* **REQUIRED WORK**
Could you restate word for word only the lines below from the one holding "(480, 515) = (488, 330): brown plate -> none" to the one holding "(391, 353) = (281, 432): purple", inclusive, and leave out the pictures?

[INFORMATION SUPPLIED Boundary: Start]

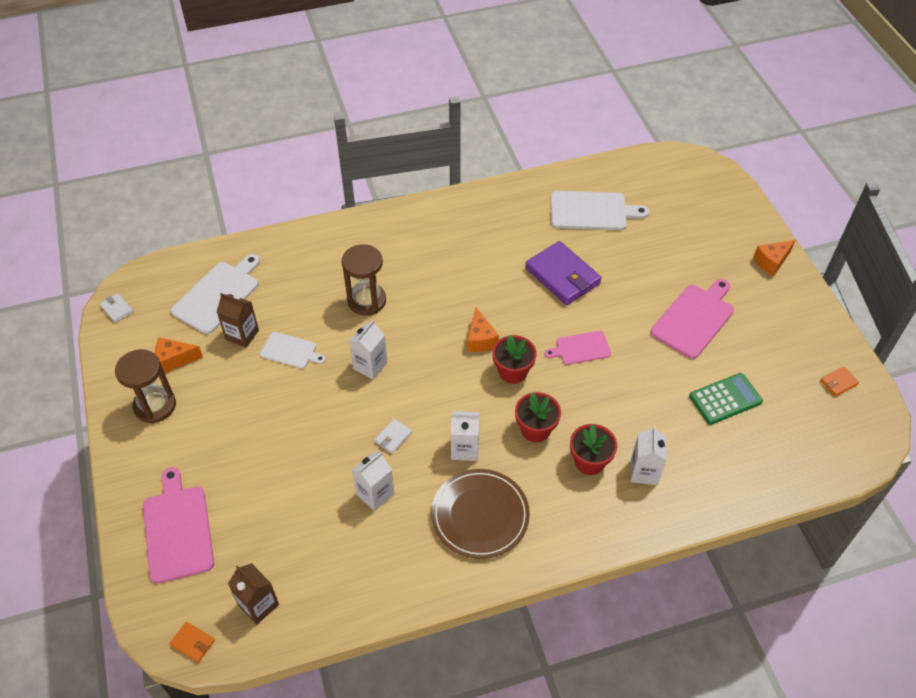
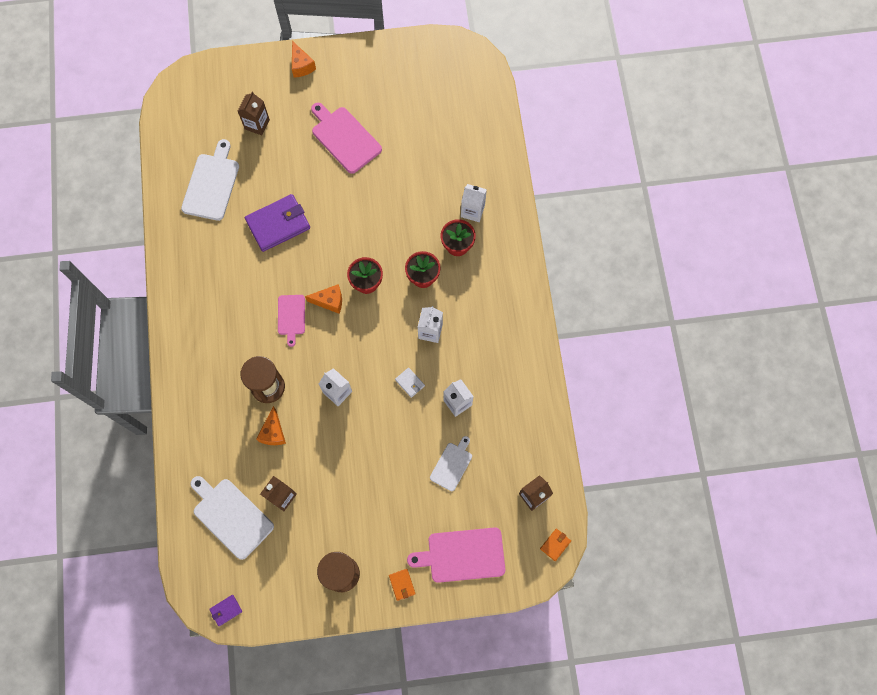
camera: 80 degrees left, 20 degrees up
(117, 309) = (226, 610): white wallet -> purple wallet
(174, 360) = (296, 556): orange cheese -> orange cheese (273, 432)
(290, 351) = (308, 456): white cutting board -> white cutting board (452, 465)
(480, 515) = (488, 330): brown plate -> none
(580, 348) = (355, 227): pink cutting board -> pink cutting board (291, 317)
(679, 236) = (257, 124): none -> brown carton
(725, 399) = (422, 139): green calculator -> none
(838, 383) = (423, 60): orange wallet -> orange wallet (402, 584)

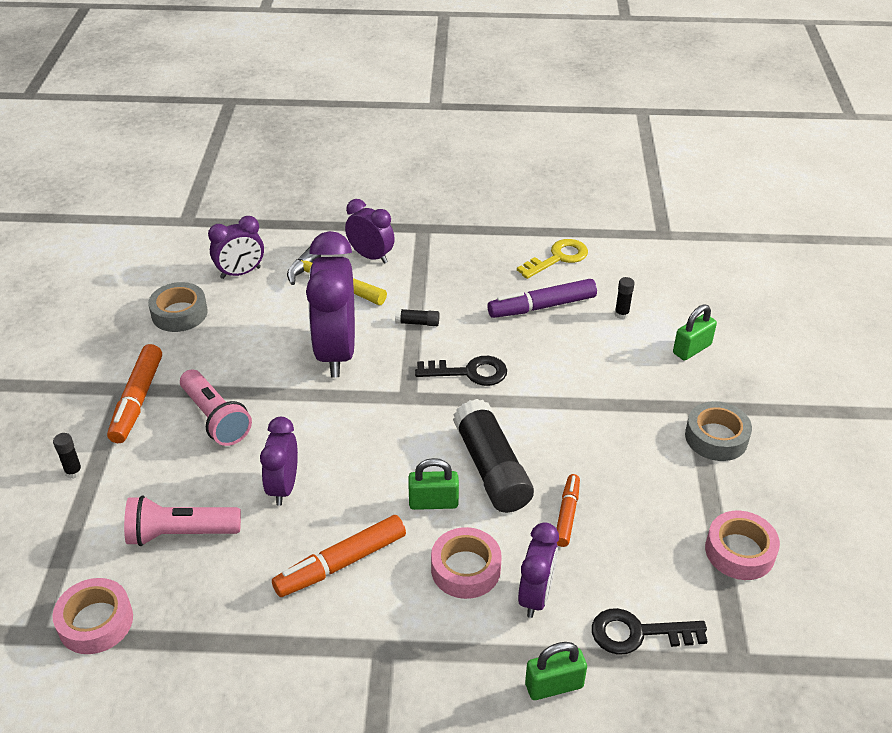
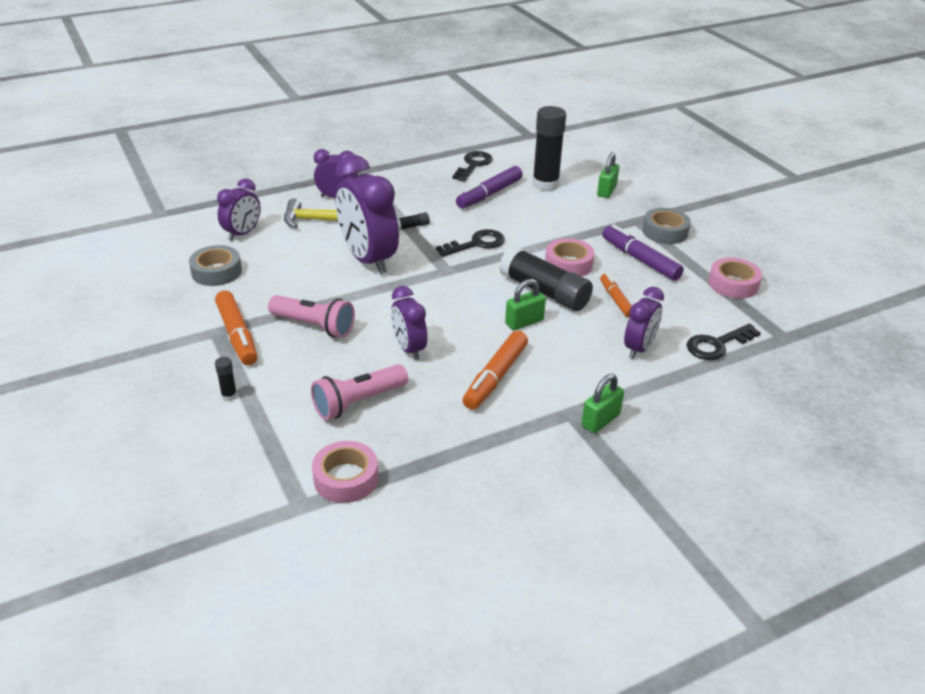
camera: 30 degrees left, 5 degrees down
(465, 569) = (581, 350): pink tape -> pink tape (568, 264)
(535, 596) = (639, 348): purple clock -> purple clock turned 45 degrees clockwise
(554, 685) = (695, 390): green padlock -> green padlock (600, 420)
(558, 258) = (473, 165): yellow key -> black key
(621, 314) = (545, 184): black glue stick -> black glue stick, size x2.42
(647, 468) = (640, 260): none -> purple marker

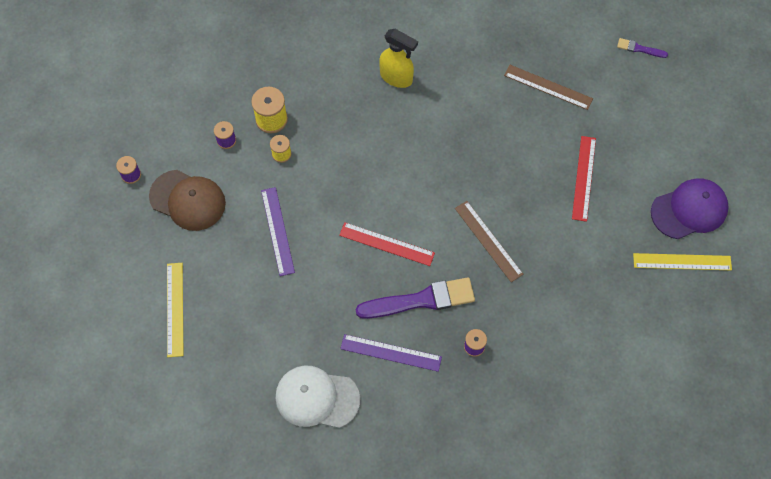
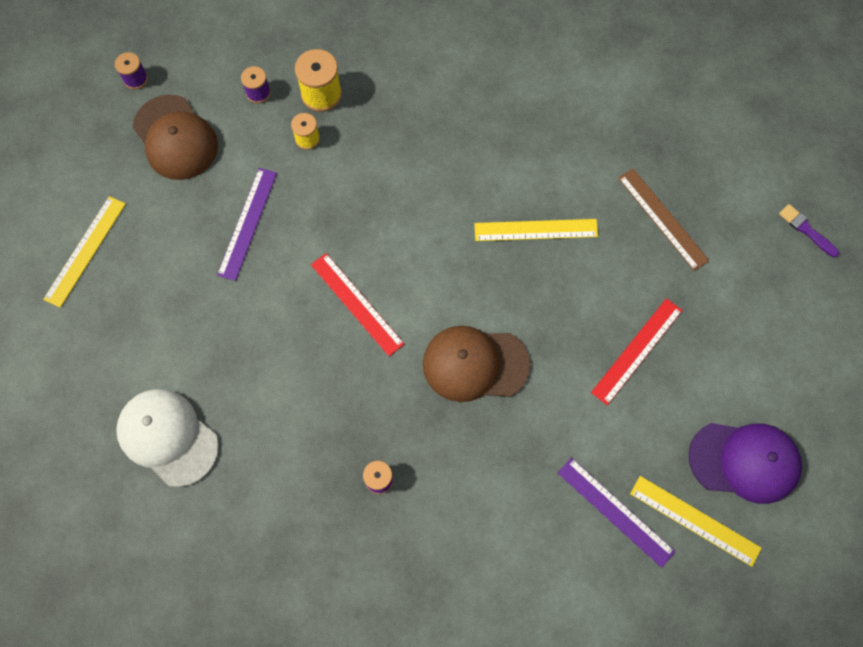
camera: 30 degrees right, 5 degrees up
(391, 353) = (281, 432): purple ruler -> purple ruler (615, 511)
(396, 77) = (491, 117): yellow spray bottle -> none
(420, 300) = (353, 390): purple brush -> none
(472, 135) = (536, 230): none -> yellow ruler
(488, 241) = (475, 364): brown ruler -> brown cap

[INFORMATION SUPPLIED Boundary: End]

* **YOUR RESPONSE**
(480, 515) = (488, 330): brown plate -> none
(580, 348) = (355, 227): pink cutting board -> pink cutting board (291, 317)
(679, 236) = (257, 124): none -> brown carton
(725, 399) = (422, 139): green calculator -> none
(838, 383) = (423, 60): orange wallet -> orange wallet (402, 584)

camera: 30 degrees left, 5 degrees down
(465, 569) = (581, 350): pink tape -> pink tape (568, 264)
(535, 596) = (639, 348): purple clock -> purple clock turned 45 degrees clockwise
(554, 685) = (695, 390): green padlock -> green padlock (600, 420)
(558, 258) = (473, 165): yellow key -> black key
(621, 314) = (545, 184): black glue stick -> black glue stick, size x2.42
(647, 468) = (640, 260): none -> purple marker

camera: 30 degrees right, 5 degrees up
(391, 353) = (281, 432): purple ruler -> purple ruler (615, 511)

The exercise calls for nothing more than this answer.